⟨

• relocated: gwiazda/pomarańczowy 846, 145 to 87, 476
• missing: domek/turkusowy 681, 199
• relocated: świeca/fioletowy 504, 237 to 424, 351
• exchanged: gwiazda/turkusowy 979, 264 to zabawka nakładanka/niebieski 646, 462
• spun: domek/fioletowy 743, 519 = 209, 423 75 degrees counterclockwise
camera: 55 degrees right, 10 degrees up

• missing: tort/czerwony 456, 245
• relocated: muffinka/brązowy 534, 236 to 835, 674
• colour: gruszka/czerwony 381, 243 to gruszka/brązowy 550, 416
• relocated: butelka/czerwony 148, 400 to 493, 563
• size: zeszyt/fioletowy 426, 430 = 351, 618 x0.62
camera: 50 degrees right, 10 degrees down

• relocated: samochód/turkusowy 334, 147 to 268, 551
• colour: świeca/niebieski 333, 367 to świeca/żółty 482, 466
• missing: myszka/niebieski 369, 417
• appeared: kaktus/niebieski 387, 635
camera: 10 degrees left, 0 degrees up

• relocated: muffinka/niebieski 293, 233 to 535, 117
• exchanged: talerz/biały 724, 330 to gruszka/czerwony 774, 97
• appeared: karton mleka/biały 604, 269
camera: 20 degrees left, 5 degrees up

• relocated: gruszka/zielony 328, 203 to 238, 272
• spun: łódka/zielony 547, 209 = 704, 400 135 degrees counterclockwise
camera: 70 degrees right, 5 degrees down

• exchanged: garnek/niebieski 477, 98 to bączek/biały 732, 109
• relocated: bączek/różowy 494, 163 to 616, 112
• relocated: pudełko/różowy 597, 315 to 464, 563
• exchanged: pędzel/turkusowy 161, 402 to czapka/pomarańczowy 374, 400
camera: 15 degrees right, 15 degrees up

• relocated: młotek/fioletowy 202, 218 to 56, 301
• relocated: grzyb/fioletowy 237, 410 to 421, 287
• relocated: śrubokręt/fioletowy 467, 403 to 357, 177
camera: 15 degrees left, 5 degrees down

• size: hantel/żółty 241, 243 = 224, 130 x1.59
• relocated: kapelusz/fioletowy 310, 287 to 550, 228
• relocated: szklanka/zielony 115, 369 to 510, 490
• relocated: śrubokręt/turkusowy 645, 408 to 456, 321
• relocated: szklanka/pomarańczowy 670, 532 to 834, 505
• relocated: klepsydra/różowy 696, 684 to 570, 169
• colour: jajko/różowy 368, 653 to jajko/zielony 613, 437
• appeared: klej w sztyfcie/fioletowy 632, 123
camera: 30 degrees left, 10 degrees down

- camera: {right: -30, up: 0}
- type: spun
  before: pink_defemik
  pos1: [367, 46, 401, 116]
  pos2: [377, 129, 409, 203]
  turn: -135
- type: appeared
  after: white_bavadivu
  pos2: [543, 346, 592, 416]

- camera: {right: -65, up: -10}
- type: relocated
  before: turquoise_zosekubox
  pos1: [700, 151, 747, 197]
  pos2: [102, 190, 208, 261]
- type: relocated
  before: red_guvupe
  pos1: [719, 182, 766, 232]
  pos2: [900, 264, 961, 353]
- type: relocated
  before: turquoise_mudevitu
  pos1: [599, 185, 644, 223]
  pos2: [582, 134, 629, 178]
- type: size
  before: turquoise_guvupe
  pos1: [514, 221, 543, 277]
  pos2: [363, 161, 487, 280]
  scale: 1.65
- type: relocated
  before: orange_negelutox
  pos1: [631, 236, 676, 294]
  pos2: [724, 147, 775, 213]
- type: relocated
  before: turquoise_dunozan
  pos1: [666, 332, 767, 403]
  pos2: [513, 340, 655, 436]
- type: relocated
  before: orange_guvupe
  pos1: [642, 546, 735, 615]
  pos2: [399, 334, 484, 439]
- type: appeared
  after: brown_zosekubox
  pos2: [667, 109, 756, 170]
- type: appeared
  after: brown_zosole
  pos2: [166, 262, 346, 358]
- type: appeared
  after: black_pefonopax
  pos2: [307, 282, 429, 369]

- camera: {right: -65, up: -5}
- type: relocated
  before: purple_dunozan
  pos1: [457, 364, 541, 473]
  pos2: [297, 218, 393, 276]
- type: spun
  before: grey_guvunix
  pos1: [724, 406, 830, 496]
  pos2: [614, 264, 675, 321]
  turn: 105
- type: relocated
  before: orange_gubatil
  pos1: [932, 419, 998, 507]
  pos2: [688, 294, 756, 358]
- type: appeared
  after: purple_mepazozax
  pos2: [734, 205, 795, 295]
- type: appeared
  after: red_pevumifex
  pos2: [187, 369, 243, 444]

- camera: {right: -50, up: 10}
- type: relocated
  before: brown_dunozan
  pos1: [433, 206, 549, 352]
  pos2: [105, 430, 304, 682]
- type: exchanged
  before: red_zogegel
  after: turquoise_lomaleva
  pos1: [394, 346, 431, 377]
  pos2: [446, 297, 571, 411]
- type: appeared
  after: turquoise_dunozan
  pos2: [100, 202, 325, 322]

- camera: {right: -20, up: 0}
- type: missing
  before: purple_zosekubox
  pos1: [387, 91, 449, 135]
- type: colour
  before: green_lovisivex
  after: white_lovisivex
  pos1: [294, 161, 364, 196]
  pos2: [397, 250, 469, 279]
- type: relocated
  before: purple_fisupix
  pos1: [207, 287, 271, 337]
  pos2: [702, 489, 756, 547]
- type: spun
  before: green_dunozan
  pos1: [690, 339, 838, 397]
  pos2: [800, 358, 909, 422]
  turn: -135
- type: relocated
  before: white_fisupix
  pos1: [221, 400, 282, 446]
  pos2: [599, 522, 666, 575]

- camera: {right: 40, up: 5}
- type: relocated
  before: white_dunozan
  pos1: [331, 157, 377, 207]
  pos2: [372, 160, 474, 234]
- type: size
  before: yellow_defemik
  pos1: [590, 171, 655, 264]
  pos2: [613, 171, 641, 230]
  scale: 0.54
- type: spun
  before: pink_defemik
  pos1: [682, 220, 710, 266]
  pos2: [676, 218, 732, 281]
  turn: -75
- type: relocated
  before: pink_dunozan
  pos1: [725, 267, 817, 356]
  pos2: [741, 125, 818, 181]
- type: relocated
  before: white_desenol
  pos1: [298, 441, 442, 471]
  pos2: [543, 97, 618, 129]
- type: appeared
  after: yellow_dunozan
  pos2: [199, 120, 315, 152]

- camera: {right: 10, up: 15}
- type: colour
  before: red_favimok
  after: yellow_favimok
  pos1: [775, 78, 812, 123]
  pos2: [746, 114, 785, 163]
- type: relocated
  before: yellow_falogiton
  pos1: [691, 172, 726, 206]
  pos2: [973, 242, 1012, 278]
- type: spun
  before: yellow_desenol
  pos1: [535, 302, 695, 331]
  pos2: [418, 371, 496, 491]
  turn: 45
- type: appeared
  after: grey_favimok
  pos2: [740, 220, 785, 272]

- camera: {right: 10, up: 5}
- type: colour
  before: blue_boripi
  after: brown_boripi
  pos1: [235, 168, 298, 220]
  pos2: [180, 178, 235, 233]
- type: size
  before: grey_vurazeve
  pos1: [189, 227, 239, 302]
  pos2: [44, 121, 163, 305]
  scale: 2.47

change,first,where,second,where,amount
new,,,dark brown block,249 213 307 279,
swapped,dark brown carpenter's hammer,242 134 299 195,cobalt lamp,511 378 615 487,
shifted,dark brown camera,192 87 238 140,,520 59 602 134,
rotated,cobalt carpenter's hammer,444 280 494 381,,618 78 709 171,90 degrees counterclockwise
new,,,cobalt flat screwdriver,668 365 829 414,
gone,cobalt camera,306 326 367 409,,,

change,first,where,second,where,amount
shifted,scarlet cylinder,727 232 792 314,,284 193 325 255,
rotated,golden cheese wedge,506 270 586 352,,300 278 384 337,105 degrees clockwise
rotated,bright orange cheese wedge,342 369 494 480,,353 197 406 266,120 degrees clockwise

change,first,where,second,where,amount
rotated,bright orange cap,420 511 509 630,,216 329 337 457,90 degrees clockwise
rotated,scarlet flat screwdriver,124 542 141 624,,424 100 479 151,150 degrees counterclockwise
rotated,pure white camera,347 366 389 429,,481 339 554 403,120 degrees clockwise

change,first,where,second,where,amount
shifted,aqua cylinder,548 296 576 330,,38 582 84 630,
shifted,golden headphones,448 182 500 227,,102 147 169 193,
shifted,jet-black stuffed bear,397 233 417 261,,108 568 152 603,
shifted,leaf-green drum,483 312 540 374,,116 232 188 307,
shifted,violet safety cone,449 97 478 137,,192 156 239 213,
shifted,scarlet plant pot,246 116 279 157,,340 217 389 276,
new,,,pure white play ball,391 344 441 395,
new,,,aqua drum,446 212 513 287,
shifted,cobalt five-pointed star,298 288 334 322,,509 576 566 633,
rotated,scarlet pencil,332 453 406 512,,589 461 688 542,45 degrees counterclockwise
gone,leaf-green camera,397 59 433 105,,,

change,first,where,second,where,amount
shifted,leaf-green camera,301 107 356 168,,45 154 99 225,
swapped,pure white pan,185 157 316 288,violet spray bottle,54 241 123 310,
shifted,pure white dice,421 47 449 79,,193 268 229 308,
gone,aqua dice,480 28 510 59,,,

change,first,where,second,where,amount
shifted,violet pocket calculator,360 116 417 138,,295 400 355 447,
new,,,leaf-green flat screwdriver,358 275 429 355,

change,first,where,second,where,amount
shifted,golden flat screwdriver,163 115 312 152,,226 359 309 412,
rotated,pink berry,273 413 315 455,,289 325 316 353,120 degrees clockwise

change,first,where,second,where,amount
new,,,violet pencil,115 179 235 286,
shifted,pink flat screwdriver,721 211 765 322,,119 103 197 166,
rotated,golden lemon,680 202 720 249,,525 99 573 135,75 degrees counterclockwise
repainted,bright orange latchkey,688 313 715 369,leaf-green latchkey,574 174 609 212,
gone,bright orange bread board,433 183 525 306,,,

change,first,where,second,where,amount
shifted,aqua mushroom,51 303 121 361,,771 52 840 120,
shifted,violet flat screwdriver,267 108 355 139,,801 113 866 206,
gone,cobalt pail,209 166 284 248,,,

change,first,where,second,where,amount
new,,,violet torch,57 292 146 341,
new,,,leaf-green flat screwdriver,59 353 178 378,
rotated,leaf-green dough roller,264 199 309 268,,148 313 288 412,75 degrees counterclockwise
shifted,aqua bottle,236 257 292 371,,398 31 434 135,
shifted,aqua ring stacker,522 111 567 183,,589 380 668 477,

⟩

Transcribe, exactly and without additions, the lines of the records above, beginning with the line that contains "to 424, 351" and ending with the line that contains "423 75 degrees counterclockwise", both included.

*REPLY TO THE TASK:*
• relocated: świeca/fioletowy 504, 237 to 424, 351
• exchanged: gwiazda/turkusowy 979, 264 to zabawka nakładanka/niebieski 646, 462
• spun: domek/fioletowy 743, 519 = 209, 423 75 degrees counterclockwise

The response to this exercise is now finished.